**Provided entries**

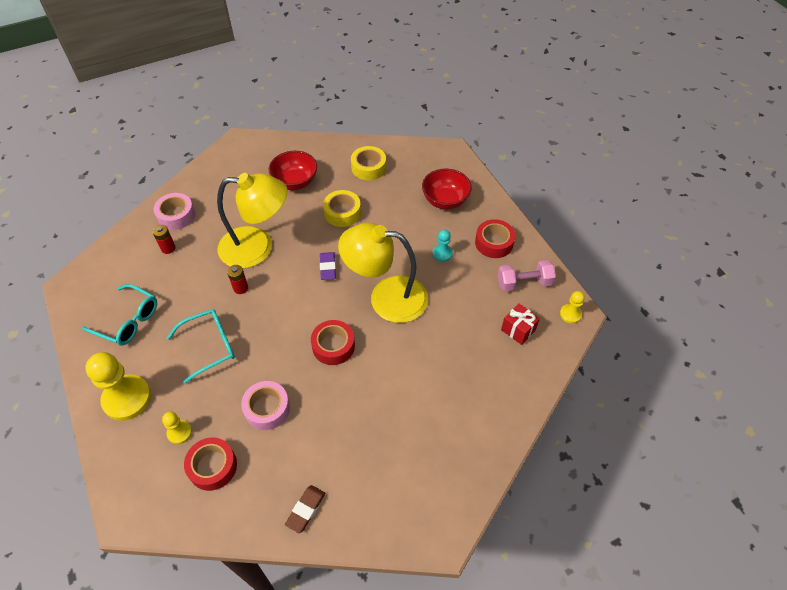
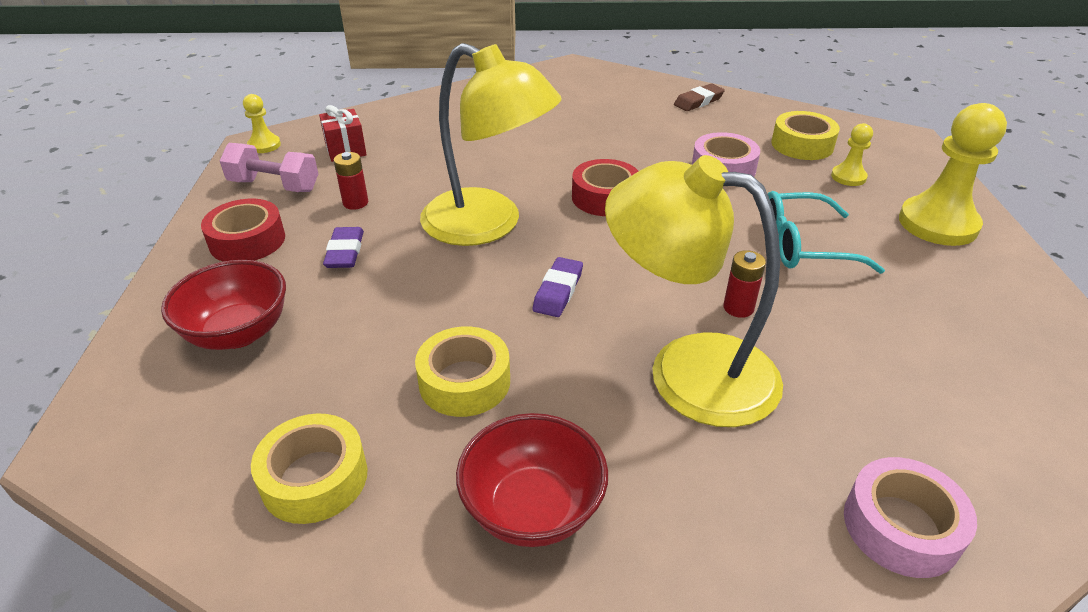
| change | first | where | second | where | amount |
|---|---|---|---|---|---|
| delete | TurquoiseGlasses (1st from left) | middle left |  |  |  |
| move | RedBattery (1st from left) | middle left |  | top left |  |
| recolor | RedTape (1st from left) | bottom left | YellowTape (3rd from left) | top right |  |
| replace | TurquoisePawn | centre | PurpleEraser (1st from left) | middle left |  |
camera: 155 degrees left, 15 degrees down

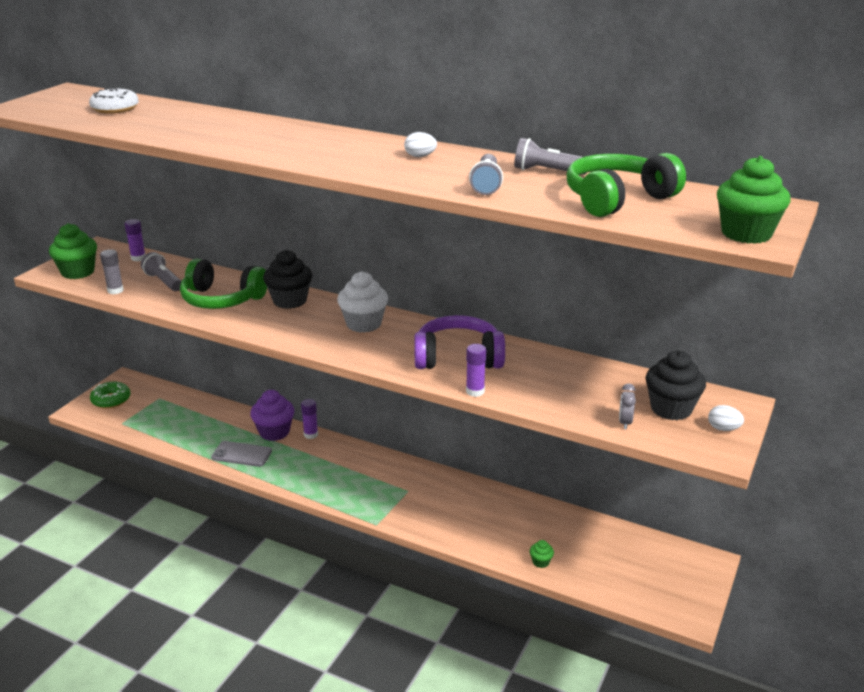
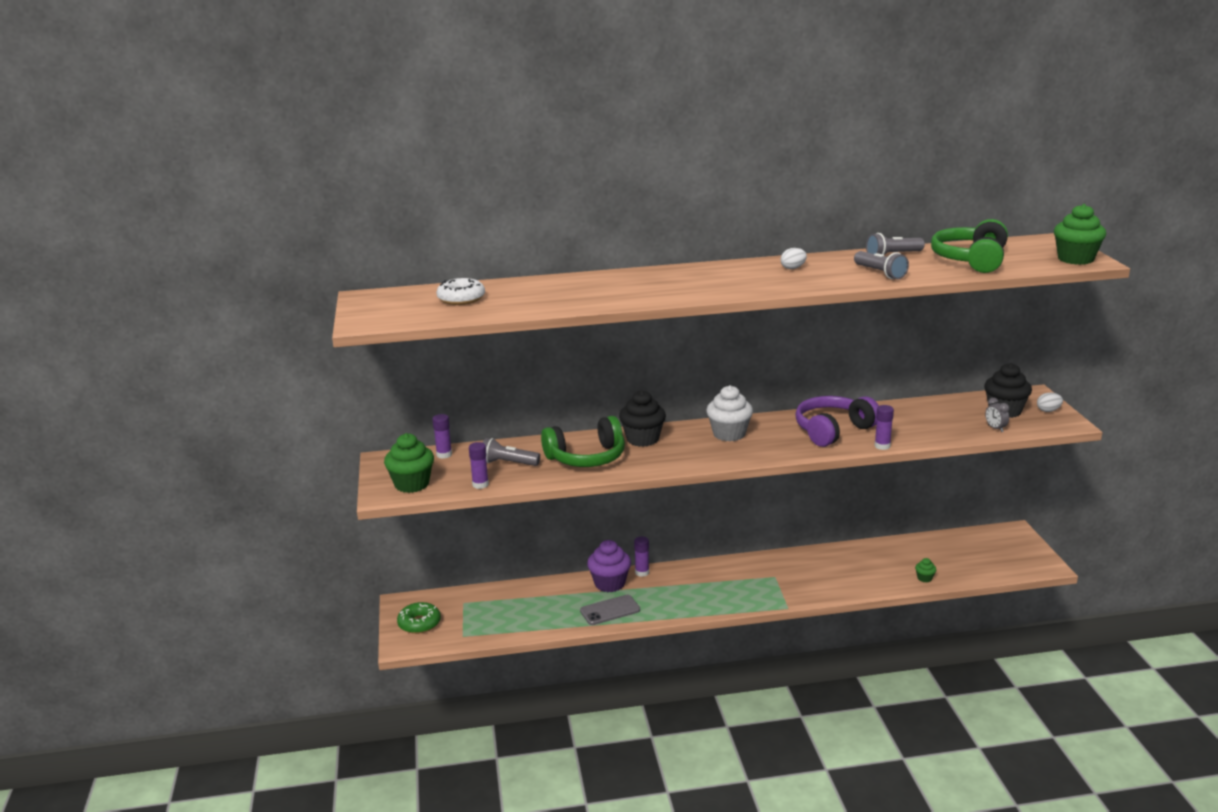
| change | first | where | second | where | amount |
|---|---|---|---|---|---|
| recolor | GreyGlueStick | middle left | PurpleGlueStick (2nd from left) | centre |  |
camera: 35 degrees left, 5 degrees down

**Required action**
Retype each line above exactly. Leave the images out.

**Solved exercise**
| change | first | where | second | where | amount |
|---|---|---|---|---|---|
| delete | TurquoiseGlasses (1st from left) | middle left |  |  |  |
| move | RedBattery (1st from left) | middle left |  | top left |  |
| recolor | RedTape (1st from left) | bottom left | YellowTape (3rd from left) | top right |  |
| replace | TurquoisePawn | centre | PurpleEraser (1st from left) | middle left |  |
camera: 155 degrees left, 15 degrees down

| change | first | where | second | where | amount |
|---|---|---|---|---|---|
| recolor | GreyGlueStick | middle left | PurpleGlueStick (2nd from left) | centre |  |
camera: 35 degrees left, 5 degrees down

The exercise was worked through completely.